About this task — Scan the lines below; pull out those with "plus".

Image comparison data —
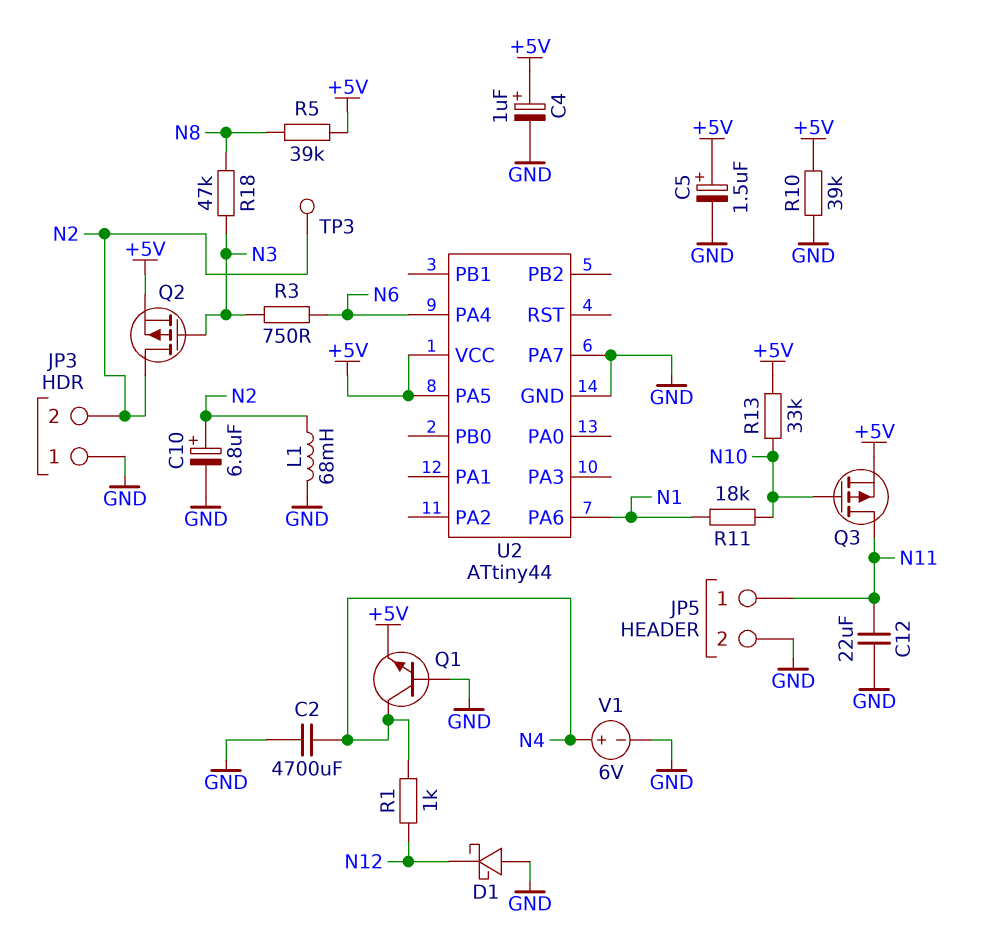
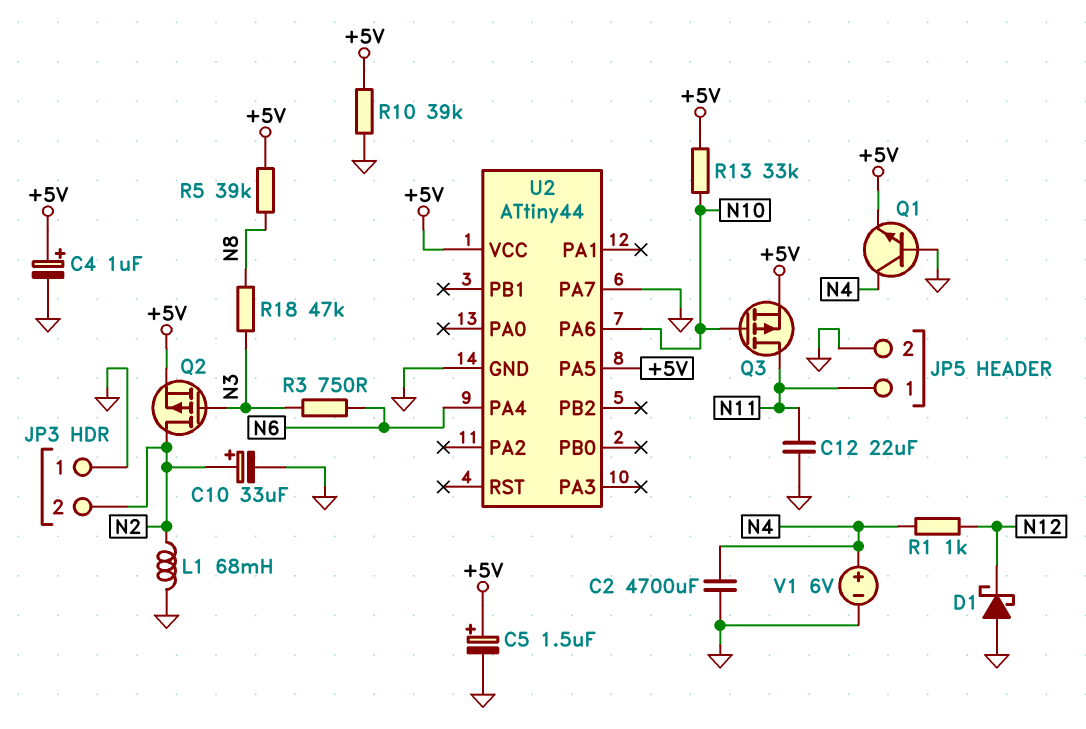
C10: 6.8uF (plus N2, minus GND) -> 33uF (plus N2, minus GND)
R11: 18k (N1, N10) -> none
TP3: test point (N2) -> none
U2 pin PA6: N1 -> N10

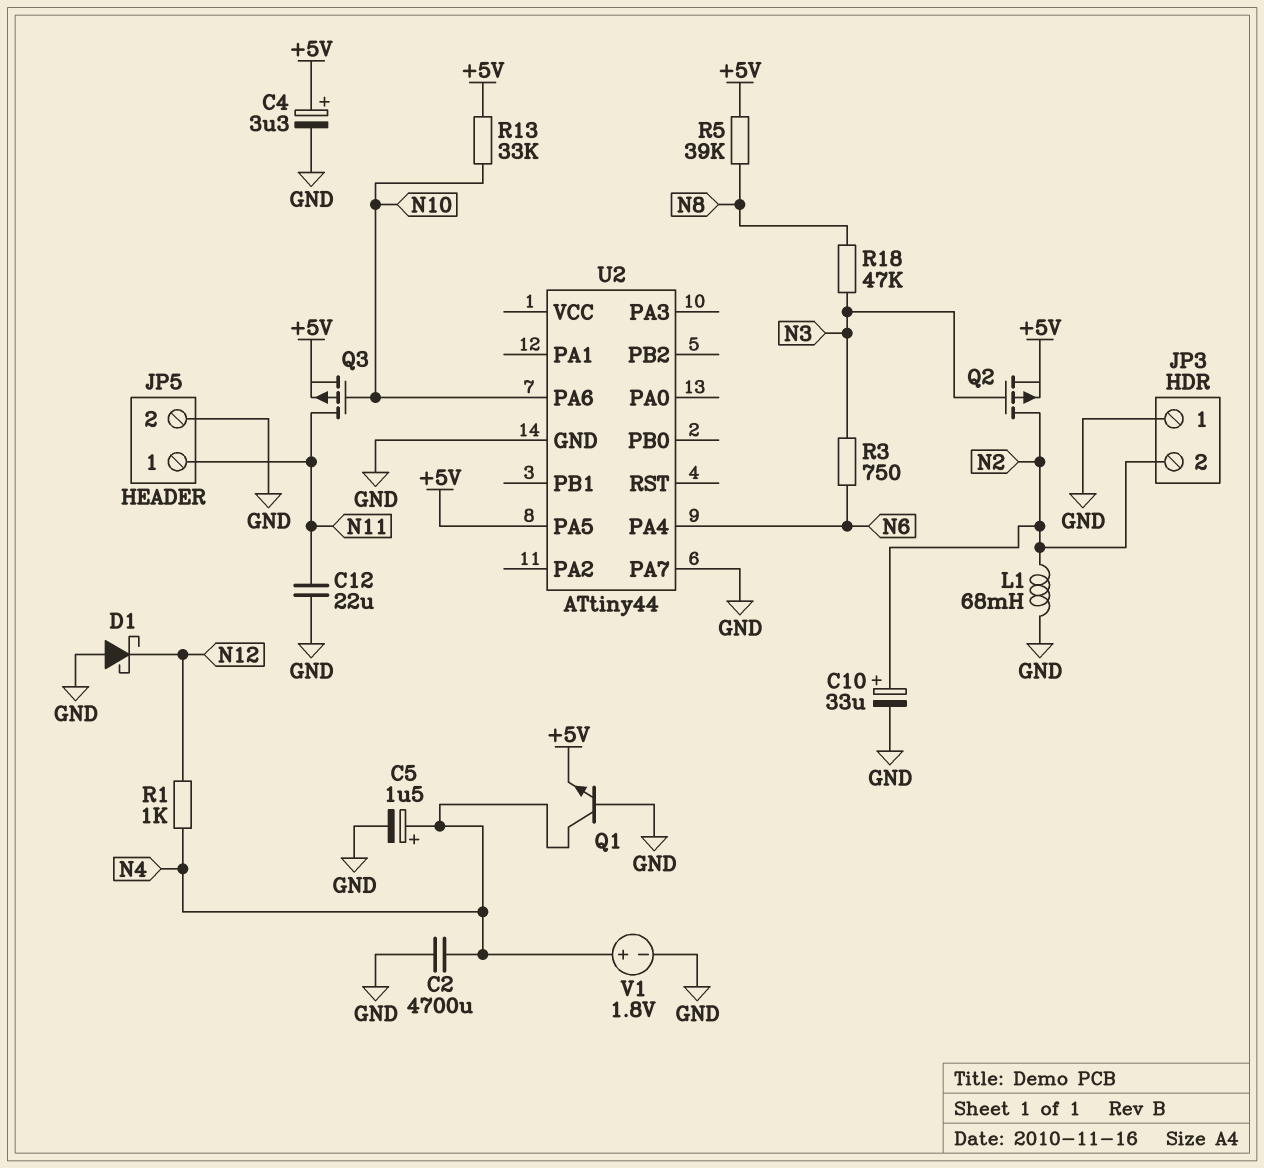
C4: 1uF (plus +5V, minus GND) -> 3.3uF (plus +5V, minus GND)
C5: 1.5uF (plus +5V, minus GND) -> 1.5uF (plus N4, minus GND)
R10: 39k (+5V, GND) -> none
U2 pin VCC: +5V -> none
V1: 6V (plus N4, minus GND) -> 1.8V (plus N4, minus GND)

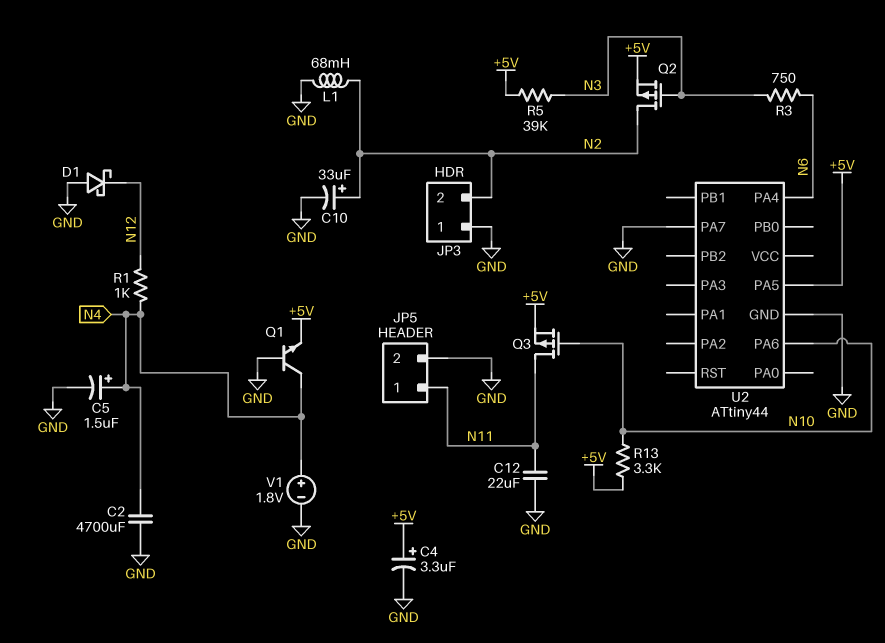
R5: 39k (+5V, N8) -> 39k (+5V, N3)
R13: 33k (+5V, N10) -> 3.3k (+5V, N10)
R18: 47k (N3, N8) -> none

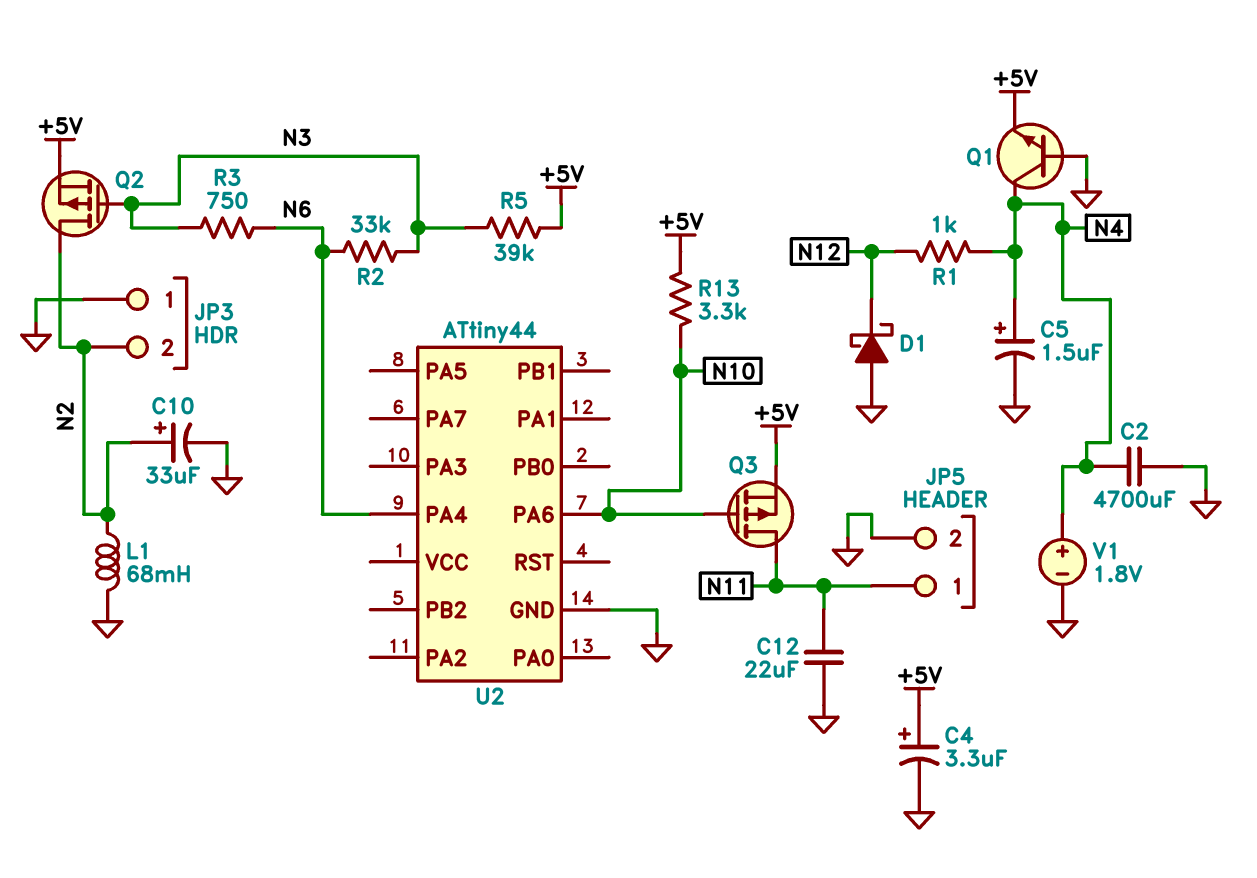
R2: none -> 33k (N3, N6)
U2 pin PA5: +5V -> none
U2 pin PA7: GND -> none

Solution to the problem —
C10: 6.8uF (plus N2, minus GND) -> 33uF (plus N2, minus GND)
C4: 1uF (plus +5V, minus GND) -> 3.3uF (plus +5V, minus GND)
C5: 1.5uF (plus +5V, minus GND) -> 1.5uF (plus N4, minus GND)
V1: 6V (plus N4, minus GND) -> 1.8V (plus N4, minus GND)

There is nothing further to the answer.